### Extracted material ###

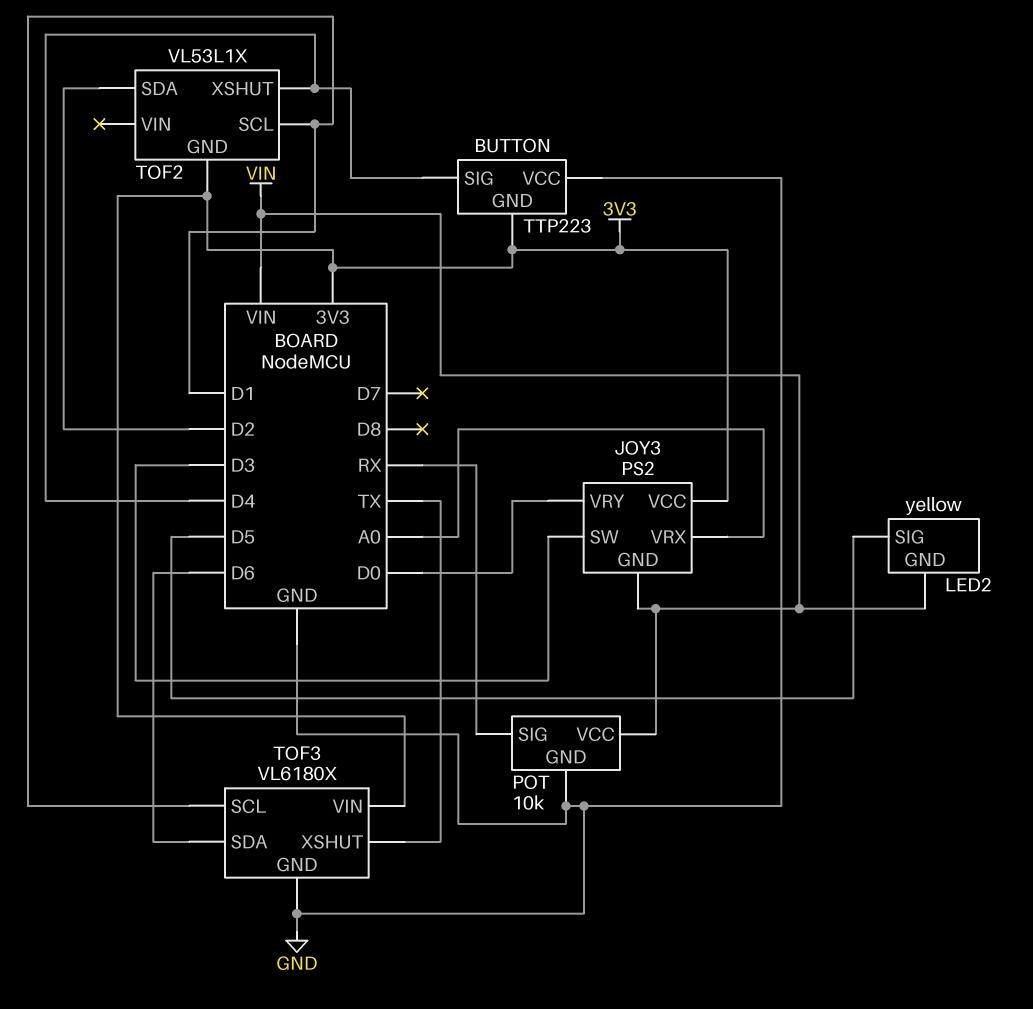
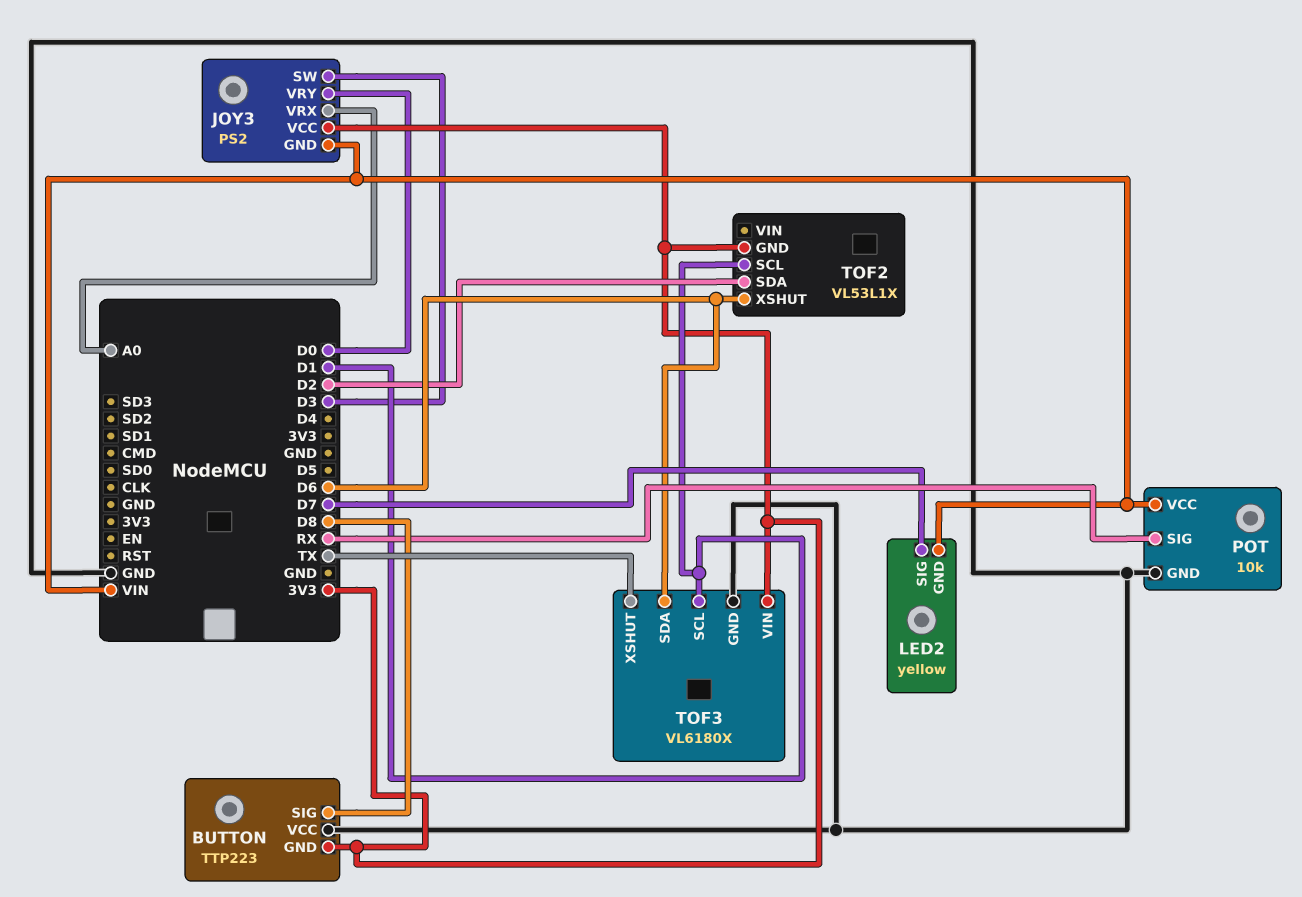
BUTTON pin SIG: D4 -> D8
LED2 pin SIG: D5 -> D7
TOF2 pin XSHUT: D4 -> D6

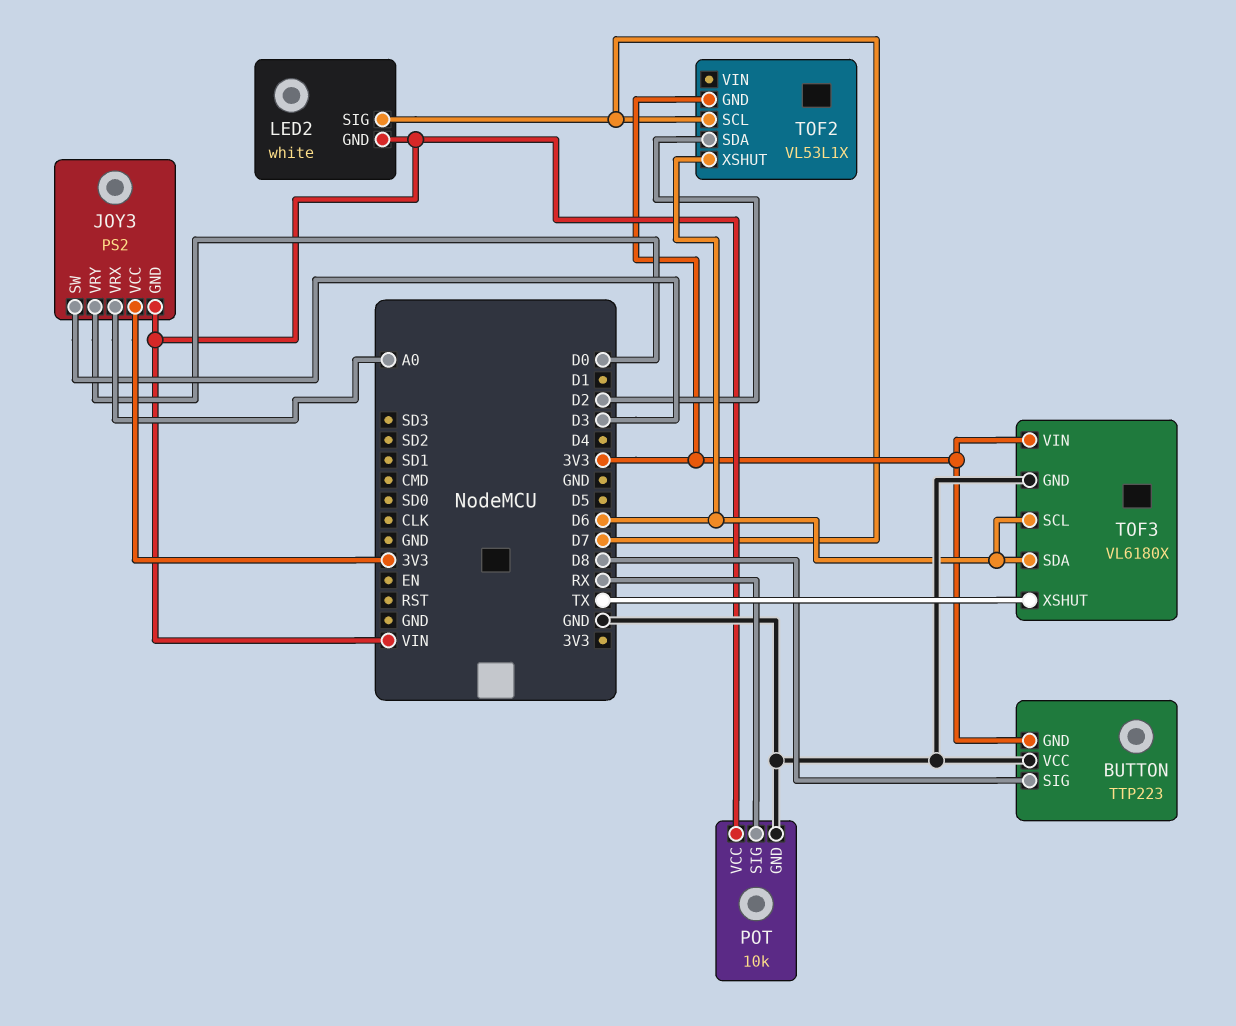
LED2: yellow -> white
TOF2 pin SCL: D1 -> D7
TOF3 pin SCL: D1 -> D6

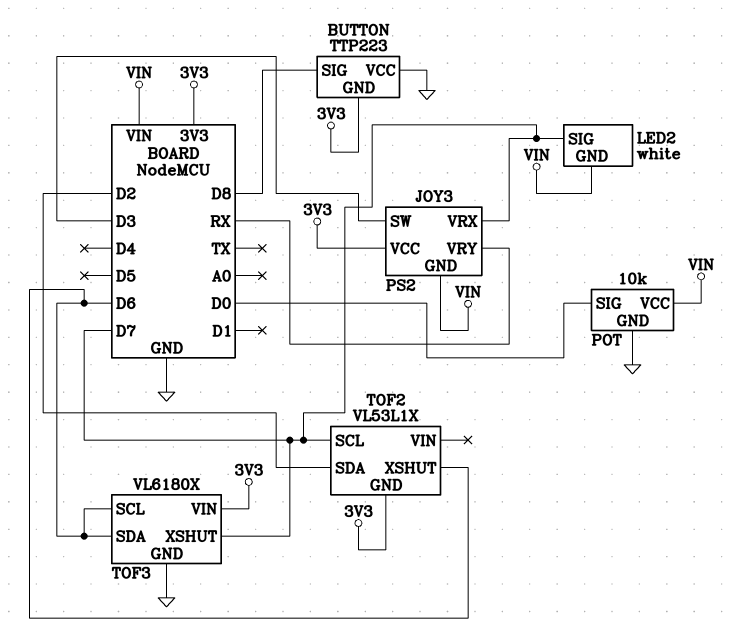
JOY3 pin VRX: A0 -> D7
JOY3 pin VRY: D0 -> RX
POT pin SIG: RX -> D0
TOF3 pin XSHUT: TX -> D7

###

Task goal -
From the line that contains "LED2: yellow -> white" through the last line of the entries, transcribe every line exactly, leaving out the pictures.

Your solution -
LED2: yellow -> white
TOF2 pin SCL: D1 -> D7
TOF3 pin SCL: D1 -> D6

JOY3 pin VRX: A0 -> D7
JOY3 pin VRY: D0 -> RX
POT pin SIG: RX -> D0
TOF3 pin XSHUT: TX -> D7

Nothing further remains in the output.